→ Goal of the exercise
Only the pictures are to be left out; the listing itself is repeated exactly.

→ Record set

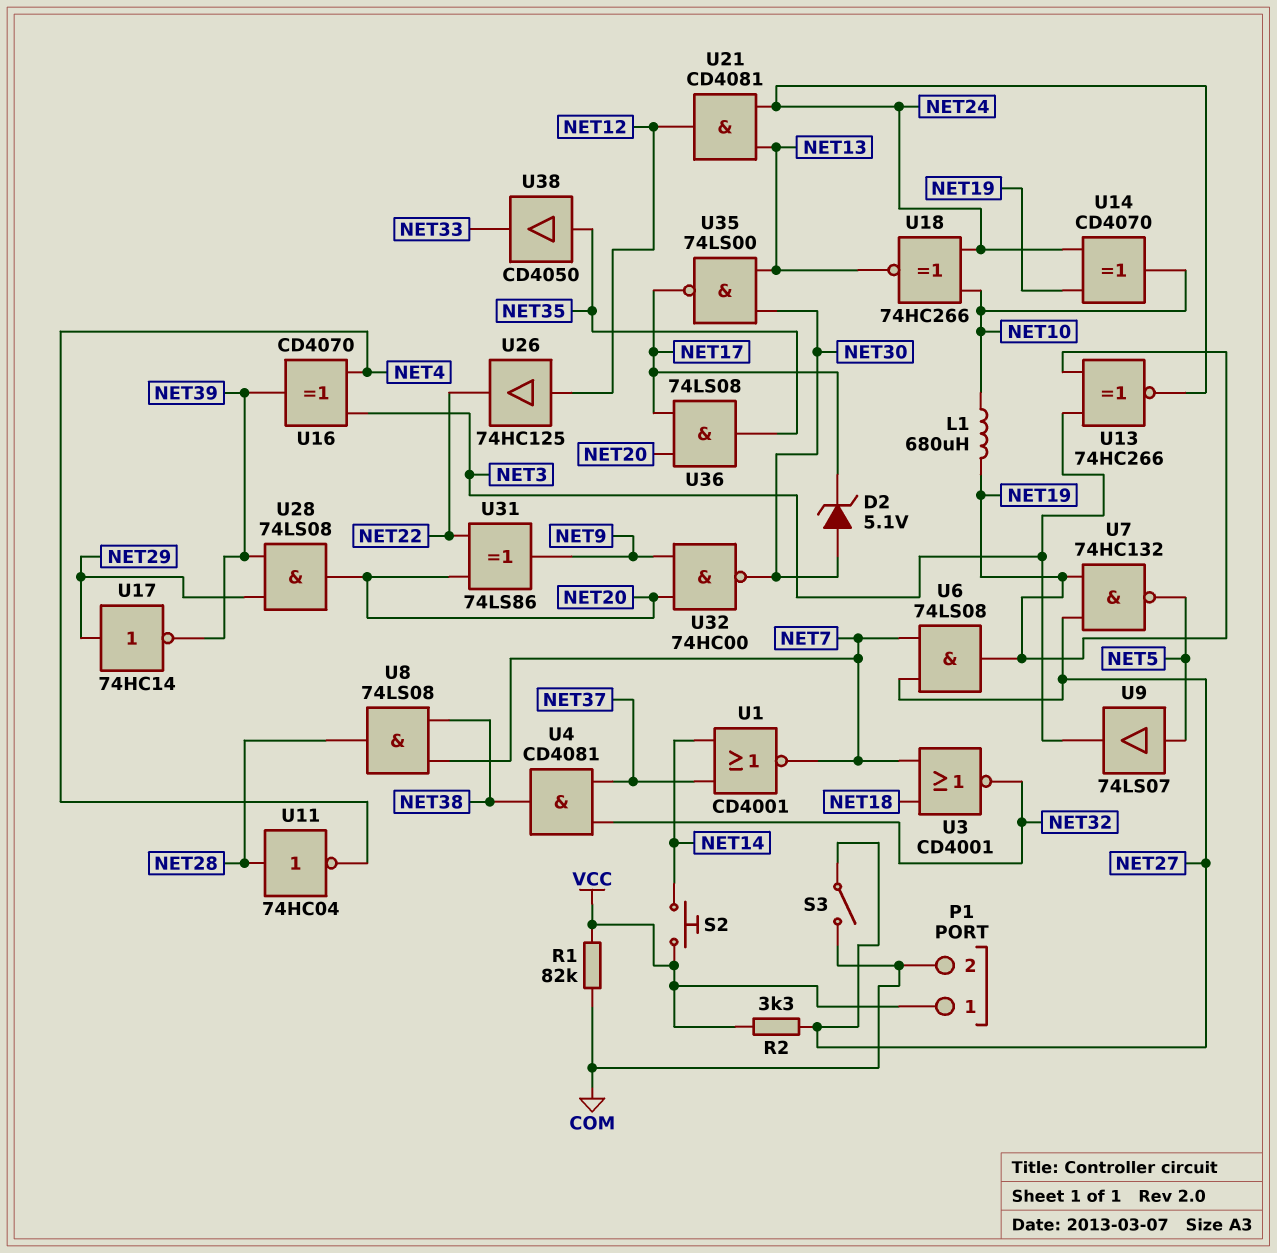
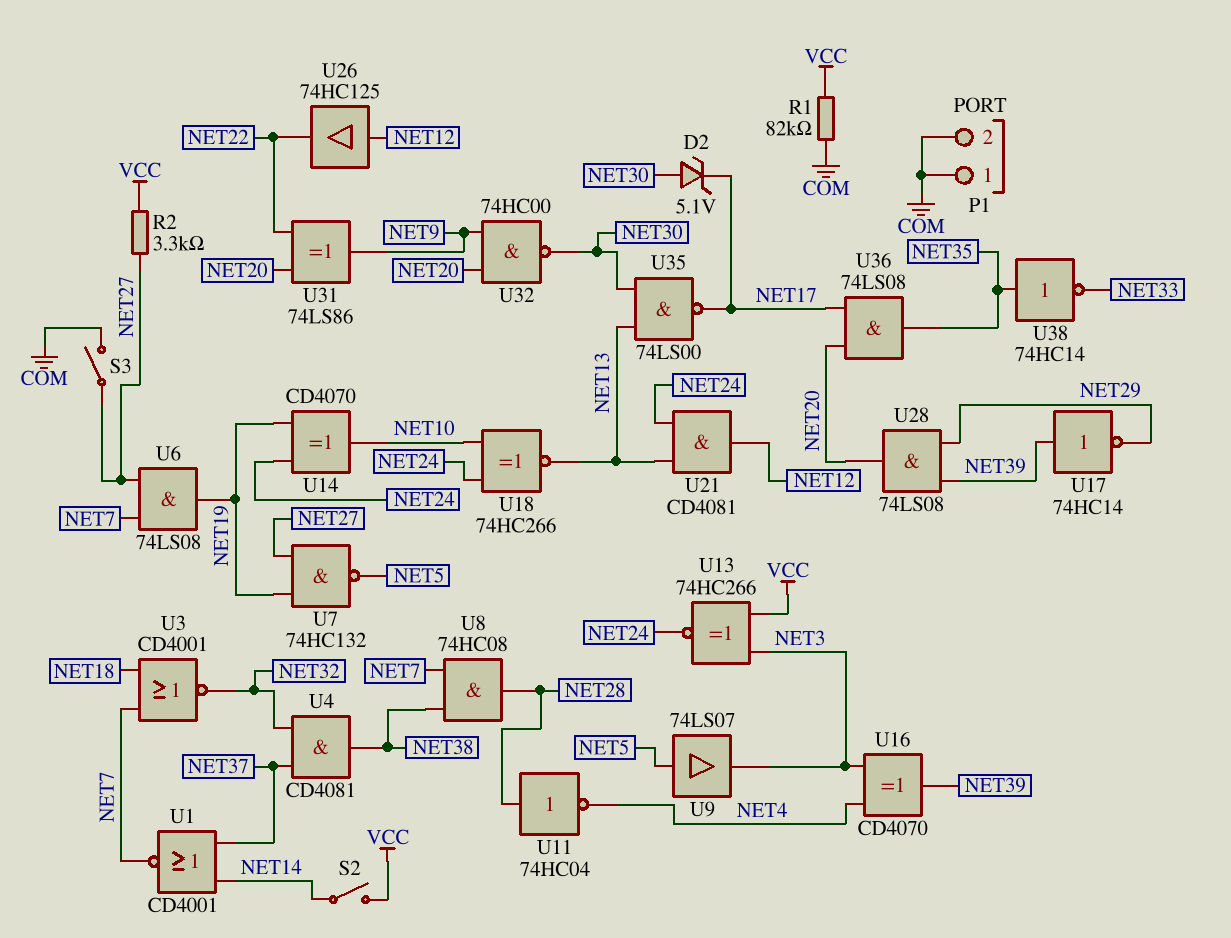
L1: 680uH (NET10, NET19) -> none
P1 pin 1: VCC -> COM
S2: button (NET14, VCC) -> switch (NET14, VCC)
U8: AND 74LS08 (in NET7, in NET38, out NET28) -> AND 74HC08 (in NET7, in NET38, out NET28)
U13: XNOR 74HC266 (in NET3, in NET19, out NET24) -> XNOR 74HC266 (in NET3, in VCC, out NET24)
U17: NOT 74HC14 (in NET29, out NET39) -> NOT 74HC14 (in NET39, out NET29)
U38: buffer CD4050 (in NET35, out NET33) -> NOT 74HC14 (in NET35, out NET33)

→ Your solution
L1: 680uH (NET10, NET19) -> none
P1 pin 1: VCC -> COM
S2: button (NET14, VCC) -> switch (NET14, VCC)
U8: AND 74LS08 (in NET7, in NET38, out NET28) -> AND 74HC08 (in NET7, in NET38, out NET28)
U13: XNOR 74HC266 (in NET3, in NET19, out NET24) -> XNOR 74HC266 (in NET3, in VCC, out NET24)
U17: NOT 74HC14 (in NET29, out NET39) -> NOT 74HC14 (in NET39, out NET29)
U38: buffer CD4050 (in NET35, out NET33) -> NOT 74HC14 (in NET35, out NET33)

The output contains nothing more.